#### [What is being asked]
Recast the items from the line holding "coordinates (x=198, y=333)." through the line holding "Locate an element on the screen. The image", both included, as a Markdown table with the columns Row and Text. Number each line, leave out blank lines, and include nothing outside that range.

#### [Data to use]
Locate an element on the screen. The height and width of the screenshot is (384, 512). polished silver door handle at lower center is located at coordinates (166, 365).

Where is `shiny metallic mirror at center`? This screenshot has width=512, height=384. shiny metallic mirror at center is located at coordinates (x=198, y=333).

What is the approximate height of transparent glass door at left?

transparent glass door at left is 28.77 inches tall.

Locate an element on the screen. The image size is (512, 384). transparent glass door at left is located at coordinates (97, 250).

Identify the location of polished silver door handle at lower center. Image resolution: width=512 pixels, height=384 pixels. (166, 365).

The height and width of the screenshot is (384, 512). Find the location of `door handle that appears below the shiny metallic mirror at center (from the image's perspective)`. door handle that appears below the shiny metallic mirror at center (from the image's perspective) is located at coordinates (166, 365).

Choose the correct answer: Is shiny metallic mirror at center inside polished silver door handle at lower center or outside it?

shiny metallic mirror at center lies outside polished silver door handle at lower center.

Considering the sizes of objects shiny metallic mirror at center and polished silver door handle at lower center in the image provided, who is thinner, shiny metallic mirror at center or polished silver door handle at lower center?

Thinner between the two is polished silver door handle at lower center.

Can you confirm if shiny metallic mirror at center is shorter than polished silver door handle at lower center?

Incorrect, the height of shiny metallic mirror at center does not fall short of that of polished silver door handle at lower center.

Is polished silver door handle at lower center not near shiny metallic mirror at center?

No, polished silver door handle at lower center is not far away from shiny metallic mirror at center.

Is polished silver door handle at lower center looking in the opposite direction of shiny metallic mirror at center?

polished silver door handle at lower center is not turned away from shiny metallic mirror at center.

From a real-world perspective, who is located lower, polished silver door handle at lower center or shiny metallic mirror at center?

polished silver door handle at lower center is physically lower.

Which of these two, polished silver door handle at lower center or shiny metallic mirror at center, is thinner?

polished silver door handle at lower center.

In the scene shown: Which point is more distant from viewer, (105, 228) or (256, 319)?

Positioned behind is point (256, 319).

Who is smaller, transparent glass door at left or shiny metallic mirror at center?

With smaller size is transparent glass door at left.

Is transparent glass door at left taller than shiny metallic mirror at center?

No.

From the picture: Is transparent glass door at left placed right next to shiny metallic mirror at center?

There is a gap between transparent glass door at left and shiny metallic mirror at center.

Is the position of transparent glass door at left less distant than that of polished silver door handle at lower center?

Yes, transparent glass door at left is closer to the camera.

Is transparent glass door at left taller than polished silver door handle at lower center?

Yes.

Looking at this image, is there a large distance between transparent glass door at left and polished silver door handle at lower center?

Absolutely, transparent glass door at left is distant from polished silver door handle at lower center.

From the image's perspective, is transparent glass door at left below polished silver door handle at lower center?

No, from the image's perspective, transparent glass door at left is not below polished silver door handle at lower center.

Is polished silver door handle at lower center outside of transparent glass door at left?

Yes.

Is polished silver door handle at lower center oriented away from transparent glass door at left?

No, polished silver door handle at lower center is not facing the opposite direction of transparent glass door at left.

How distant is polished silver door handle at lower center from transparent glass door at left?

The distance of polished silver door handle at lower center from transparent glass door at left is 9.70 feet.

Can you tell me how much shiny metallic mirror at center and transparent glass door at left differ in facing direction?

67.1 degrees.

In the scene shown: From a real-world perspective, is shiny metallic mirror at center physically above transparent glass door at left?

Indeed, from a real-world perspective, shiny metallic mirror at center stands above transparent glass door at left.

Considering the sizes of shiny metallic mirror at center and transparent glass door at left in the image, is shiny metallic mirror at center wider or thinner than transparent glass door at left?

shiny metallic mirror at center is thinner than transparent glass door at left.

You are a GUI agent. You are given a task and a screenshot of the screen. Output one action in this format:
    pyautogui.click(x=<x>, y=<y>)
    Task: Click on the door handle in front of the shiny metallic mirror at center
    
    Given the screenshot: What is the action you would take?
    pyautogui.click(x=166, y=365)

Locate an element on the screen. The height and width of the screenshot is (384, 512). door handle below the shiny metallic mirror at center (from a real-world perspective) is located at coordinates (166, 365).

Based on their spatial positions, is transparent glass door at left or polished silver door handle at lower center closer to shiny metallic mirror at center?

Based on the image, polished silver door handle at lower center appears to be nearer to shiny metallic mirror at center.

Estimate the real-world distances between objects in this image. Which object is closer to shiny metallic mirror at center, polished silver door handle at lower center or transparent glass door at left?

#### [Correct answer]
| Row | Text |
|---|---|
| 1 | Where is `shiny metallic mirror at center`? This screenshot has width=512, height=384. shiny metallic mirror at center is located at coordinates (x=198, y=333). |
| 2 | What is the approximate height of transparent glass door at left? |
| 3 | transparent glass door at left is 28.77 inches tall. |
| 4 | Locate an element on the screen. The image size is (512, 384). transparent glass door at left is located at coordinates (97, 250). |